WHAT THIS TASK INVOLVES - Give back exactly the lines of the entries below from the line with "black cap: [268,221,360,284]" to the line with "yellow pyramid: none", inclusive, and only those.
# # # # # # #
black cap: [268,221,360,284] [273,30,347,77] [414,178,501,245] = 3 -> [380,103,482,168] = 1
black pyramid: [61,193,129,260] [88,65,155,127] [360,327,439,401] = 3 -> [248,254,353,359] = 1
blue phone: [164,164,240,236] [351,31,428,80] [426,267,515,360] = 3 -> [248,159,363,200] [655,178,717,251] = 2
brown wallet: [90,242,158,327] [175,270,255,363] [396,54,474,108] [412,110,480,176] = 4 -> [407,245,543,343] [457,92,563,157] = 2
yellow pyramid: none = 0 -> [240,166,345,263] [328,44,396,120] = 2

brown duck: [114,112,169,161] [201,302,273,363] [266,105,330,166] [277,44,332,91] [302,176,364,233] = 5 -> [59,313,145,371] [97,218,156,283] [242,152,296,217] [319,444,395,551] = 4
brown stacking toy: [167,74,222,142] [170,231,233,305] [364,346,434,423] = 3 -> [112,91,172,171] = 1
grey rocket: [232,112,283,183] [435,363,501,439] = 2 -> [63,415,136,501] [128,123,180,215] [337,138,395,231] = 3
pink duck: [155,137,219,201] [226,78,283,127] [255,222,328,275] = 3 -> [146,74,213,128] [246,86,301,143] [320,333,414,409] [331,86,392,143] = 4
# # # # # # #
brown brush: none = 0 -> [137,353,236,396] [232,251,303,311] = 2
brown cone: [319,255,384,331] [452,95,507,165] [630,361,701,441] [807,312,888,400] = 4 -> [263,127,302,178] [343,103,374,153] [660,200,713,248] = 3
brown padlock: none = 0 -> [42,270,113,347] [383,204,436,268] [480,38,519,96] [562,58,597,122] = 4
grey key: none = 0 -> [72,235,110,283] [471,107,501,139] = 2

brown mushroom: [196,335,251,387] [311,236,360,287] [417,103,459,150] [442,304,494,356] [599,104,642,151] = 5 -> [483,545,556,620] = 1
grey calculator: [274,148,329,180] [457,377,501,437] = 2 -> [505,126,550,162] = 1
# # # # # # #
REPLY -
black cap: [268,221,360,284] [273,30,347,77] [414,178,501,245] = 3 -> [380,103,482,168] = 1
black pyramid: [61,193,129,260] [88,65,155,127] [360,327,439,401] = 3 -> [248,254,353,359] = 1
blue phone: [164,164,240,236] [351,31,428,80] [426,267,515,360] = 3 -> [248,159,363,200] [655,178,717,251] = 2
brown wallet: [90,242,158,327] [175,270,255,363] [396,54,474,108] [412,110,480,176] = 4 -> [407,245,543,343] [457,92,563,157] = 2
yellow pyramid: none = 0 -> [240,166,345,263] [328,44,396,120] = 2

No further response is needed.